» What needs to be done
Retype, word for word, every line of the records below starting at the one that contains "holiday4: [177,307,216,339] ->" and ending at the one that contains "Playlist 5: [1371,723,1745,953]"; include both of those lines and nothing more.

» Listed records
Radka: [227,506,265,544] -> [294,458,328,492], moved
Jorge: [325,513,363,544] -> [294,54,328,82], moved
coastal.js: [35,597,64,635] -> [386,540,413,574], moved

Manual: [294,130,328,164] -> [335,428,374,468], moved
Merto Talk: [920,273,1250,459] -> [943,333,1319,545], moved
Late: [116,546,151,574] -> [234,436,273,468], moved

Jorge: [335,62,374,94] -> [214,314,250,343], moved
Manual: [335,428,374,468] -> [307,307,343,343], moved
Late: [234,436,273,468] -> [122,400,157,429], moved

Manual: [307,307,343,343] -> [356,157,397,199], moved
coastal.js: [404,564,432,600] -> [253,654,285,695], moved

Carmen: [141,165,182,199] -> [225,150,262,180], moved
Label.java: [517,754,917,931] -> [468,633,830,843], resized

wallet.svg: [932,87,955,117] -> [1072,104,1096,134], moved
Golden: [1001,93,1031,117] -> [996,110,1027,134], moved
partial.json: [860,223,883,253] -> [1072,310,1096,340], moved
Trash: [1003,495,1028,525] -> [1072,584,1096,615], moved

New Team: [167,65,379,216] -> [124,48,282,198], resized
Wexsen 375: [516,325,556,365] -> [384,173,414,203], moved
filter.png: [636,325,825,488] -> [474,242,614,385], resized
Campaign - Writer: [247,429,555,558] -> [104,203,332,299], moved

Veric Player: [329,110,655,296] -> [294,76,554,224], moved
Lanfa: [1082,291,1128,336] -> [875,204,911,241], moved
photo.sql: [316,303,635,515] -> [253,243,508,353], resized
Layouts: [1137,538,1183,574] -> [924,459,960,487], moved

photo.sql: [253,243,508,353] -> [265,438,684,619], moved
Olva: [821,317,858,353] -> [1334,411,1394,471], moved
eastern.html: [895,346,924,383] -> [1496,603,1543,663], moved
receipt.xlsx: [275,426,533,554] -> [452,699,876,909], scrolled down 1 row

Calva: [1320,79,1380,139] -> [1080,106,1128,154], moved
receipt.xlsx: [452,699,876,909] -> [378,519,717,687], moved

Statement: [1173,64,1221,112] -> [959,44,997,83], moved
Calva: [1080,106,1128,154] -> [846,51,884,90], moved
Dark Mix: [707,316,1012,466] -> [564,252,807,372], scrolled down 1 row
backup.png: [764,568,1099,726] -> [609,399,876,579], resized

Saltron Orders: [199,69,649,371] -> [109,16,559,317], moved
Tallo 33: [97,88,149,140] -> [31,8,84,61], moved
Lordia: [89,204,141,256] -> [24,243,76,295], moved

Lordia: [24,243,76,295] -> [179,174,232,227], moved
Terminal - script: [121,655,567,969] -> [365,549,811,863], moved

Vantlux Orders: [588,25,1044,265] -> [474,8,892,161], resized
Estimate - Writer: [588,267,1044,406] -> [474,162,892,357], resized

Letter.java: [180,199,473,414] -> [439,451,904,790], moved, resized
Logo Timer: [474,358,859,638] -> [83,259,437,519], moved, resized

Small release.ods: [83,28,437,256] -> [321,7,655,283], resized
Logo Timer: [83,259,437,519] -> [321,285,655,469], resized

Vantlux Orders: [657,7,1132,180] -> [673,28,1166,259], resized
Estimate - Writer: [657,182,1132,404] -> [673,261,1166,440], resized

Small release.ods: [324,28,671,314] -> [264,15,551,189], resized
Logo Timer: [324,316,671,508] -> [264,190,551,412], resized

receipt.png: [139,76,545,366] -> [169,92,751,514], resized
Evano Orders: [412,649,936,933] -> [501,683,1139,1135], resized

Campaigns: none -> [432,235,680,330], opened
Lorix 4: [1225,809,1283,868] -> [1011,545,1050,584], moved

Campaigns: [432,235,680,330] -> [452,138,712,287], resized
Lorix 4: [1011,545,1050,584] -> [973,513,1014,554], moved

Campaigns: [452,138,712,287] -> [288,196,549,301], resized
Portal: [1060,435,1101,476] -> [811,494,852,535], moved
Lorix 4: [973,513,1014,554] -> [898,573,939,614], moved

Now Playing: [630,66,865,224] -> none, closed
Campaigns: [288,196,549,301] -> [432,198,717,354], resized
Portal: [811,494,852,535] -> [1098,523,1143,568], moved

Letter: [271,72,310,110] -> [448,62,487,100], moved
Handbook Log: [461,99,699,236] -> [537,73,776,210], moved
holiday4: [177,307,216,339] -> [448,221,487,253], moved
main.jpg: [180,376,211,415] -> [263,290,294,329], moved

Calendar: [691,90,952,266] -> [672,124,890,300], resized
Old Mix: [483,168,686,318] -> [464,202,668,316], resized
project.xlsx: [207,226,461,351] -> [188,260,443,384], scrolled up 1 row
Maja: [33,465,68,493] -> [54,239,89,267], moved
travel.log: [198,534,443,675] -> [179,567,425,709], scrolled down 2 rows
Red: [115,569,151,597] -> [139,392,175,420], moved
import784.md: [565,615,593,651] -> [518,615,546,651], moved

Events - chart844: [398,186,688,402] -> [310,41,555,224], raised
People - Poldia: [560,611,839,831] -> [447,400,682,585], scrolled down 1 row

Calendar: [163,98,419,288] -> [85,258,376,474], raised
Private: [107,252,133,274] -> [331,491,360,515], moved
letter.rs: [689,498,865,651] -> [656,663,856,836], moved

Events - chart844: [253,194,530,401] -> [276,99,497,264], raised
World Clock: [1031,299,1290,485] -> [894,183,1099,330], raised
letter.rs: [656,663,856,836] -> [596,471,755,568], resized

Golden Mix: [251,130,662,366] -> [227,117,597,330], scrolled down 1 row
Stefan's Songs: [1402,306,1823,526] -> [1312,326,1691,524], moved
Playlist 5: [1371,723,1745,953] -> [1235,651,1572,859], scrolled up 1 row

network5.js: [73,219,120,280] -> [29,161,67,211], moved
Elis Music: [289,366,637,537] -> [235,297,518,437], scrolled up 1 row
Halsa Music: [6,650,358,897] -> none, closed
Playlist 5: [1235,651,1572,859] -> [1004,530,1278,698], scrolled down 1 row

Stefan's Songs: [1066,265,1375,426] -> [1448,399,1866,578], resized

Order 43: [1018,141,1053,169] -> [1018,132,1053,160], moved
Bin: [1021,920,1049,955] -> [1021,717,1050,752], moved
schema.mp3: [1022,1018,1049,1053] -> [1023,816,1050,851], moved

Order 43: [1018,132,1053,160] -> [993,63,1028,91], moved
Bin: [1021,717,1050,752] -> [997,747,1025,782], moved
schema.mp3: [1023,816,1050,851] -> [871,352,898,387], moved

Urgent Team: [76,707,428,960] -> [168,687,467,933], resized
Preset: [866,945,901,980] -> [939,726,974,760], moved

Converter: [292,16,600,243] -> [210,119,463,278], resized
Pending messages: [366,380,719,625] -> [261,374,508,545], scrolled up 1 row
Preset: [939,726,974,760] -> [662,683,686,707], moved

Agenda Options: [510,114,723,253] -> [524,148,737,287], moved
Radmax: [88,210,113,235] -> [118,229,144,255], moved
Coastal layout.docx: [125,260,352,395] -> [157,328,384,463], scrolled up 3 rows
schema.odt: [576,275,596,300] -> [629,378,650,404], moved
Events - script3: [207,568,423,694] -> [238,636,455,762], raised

» Exercise solution
holiday4: [177,307,216,339] -> [448,221,487,253], moved
main.jpg: [180,376,211,415] -> [263,290,294,329], moved

Calendar: [691,90,952,266] -> [672,124,890,300], resized
Old Mix: [483,168,686,318] -> [464,202,668,316], resized
project.xlsx: [207,226,461,351] -> [188,260,443,384], scrolled up 1 row
Maja: [33,465,68,493] -> [54,239,89,267], moved
travel.log: [198,534,443,675] -> [179,567,425,709], scrolled down 2 rows
Red: [115,569,151,597] -> [139,392,175,420], moved
import784.md: [565,615,593,651] -> [518,615,546,651], moved

Events - chart844: [398,186,688,402] -> [310,41,555,224], raised
People - Poldia: [560,611,839,831] -> [447,400,682,585], scrolled down 1 row

Calendar: [163,98,419,288] -> [85,258,376,474], raised
Private: [107,252,133,274] -> [331,491,360,515], moved
letter.rs: [689,498,865,651] -> [656,663,856,836], moved

Events - chart844: [253,194,530,401] -> [276,99,497,264], raised
World Clock: [1031,299,1290,485] -> [894,183,1099,330], raised
letter.rs: [656,663,856,836] -> [596,471,755,568], resized

Golden Mix: [251,130,662,366] -> [227,117,597,330], scrolled down 1 row
Stefan's Songs: [1402,306,1823,526] -> [1312,326,1691,524], moved
Playlist 5: [1371,723,1745,953] -> [1235,651,1572,859], scrolled up 1 row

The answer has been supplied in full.